[Goal of the exercise]:
Every entry below should come back unchanged, except that the pictures are dropped.

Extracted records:
* * * * * * * * *

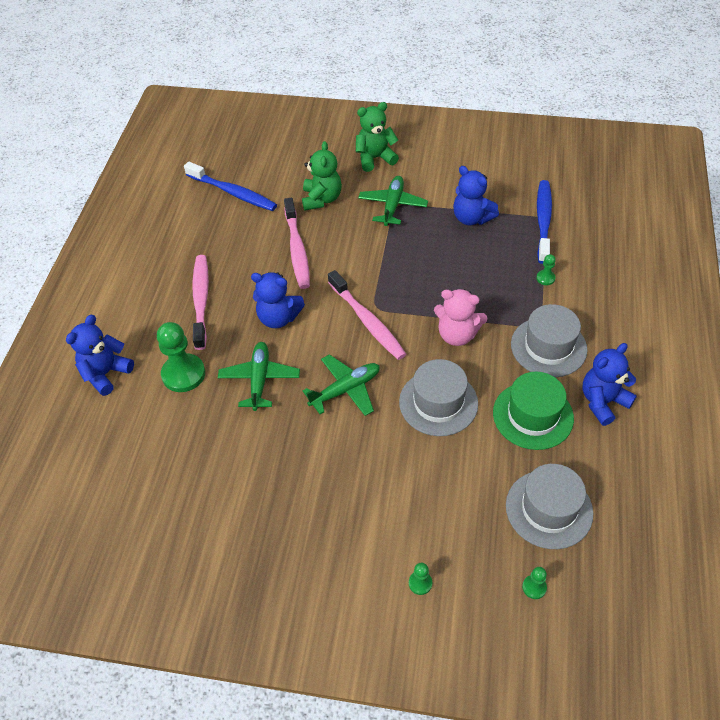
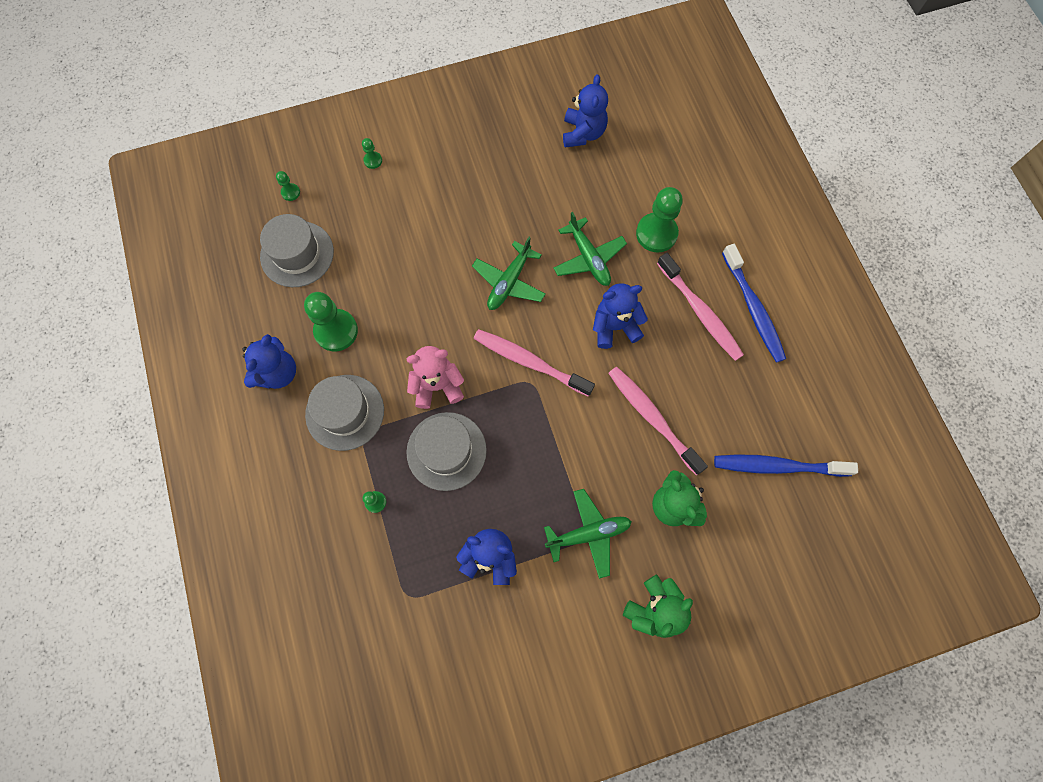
camera: 150 degrees right, 20 degrees up
(106, 374) = (721, 205): blue teddy bear -> blue teddy bear (583, 133)
(392, 206) = (588, 534): green plane -> green plane turned 90 degrees counterclockwise
(438, 402) = (423, 306): grey hat -> grey hat (446, 451)
(533, 415) = (336, 331): green hat -> green pawn
(543, 221) = (406, 593): blue toothbrush -> blue toothbrush (753, 308)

* * * * * * * * *

[Your response]:
camera: 150 degrees right, 20 degrees up
(106, 374) = (721, 205): blue teddy bear -> blue teddy bear (583, 133)
(392, 206) = (588, 534): green plane -> green plane turned 90 degrees counterclockwise
(438, 402) = (423, 306): grey hat -> grey hat (446, 451)
(533, 415) = (336, 331): green hat -> green pawn
(543, 221) = (406, 593): blue toothbrush -> blue toothbrush (753, 308)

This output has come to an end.